◆ Supplied material:
════════════════
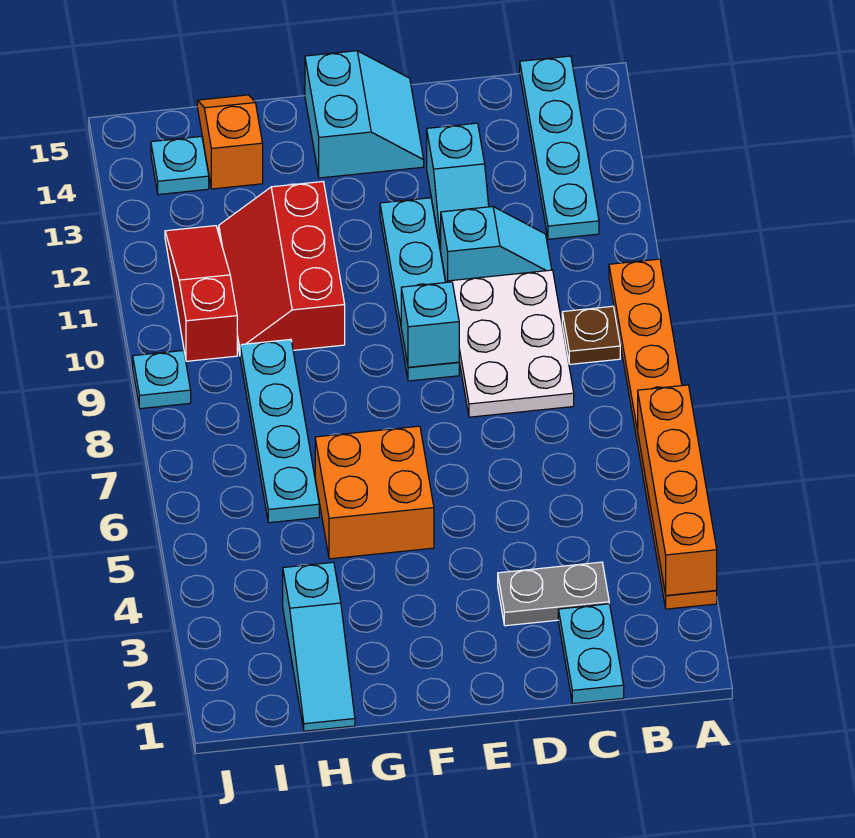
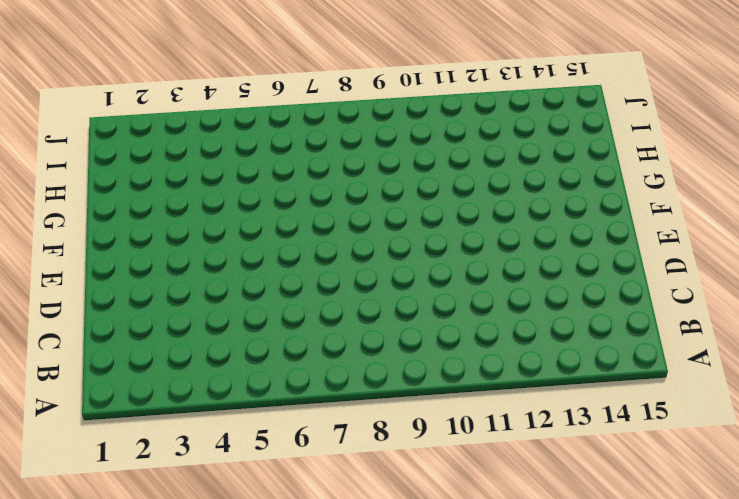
none -> orange plate A3:A10 level 1
none -> brown plate B9 level 1
none -> cyan plate B12:B15 level 1

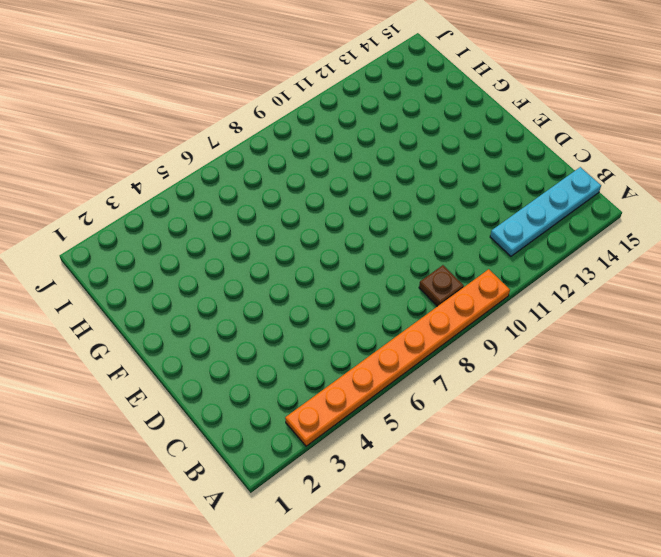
none -> cyan plate C1:C2 level 1
none -> grey plate C3:D3 level 1
none -> white plate C8:D10 level 1

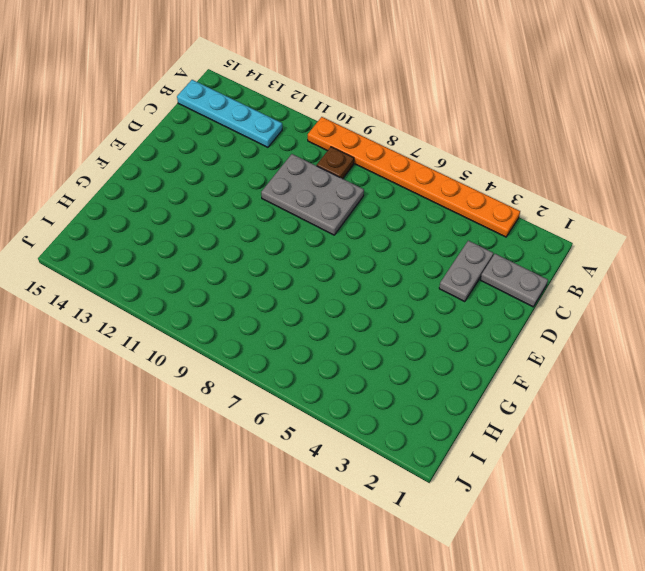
grey plate C1:C2 level 1 -> cyan plate C1:C2 level 1
grey plate C8:D10 level 1 -> white plate C8:D10 level 1
none -> cyan slope C11:D11 level 1 top D
none -> cyan slope D12:D13 level 1 top 13
none -> cyan plate E9:E12 level 1

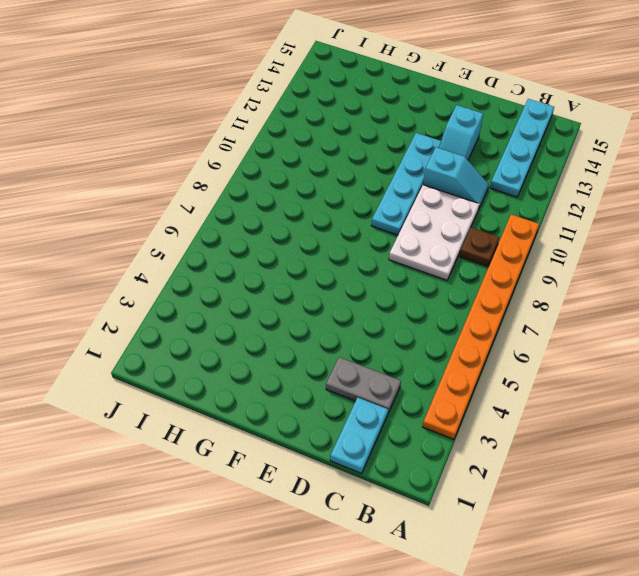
none -> cyan slope E14:F15 level 1 top F
none -> orange brick F5:G6 level 1
none -> red slope G10:H12 level 1 top G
════════════════
The required output is the exact sequence of lines from the one containing "none -> orange brick F5:G6 level 1" through the end of the listing, both endpoints included.

none -> orange brick F5:G6 level 1
none -> red slope G10:H12 level 1 top G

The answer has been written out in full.